## Begin

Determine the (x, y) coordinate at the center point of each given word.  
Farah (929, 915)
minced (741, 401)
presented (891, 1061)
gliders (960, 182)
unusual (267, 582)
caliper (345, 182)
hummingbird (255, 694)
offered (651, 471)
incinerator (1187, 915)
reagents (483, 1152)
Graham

## End

◆ **Requirement**
Convert the stretch from the line containing "caliper (345, 182)" through the end of the data into a Markdown table with the columns Row and Line. Number each row and leave out any blank lines.

◆ **Exercise response**
| Row | Line |
|---|---|
| 1 | caliper (345, 182) |
| 2 | hummingbird (255, 694) |
| 3 | offered (651, 471) |
| 4 | incinerator (1187, 915) |
| 5 | reagents (483, 1152) |
| 6 | Graham |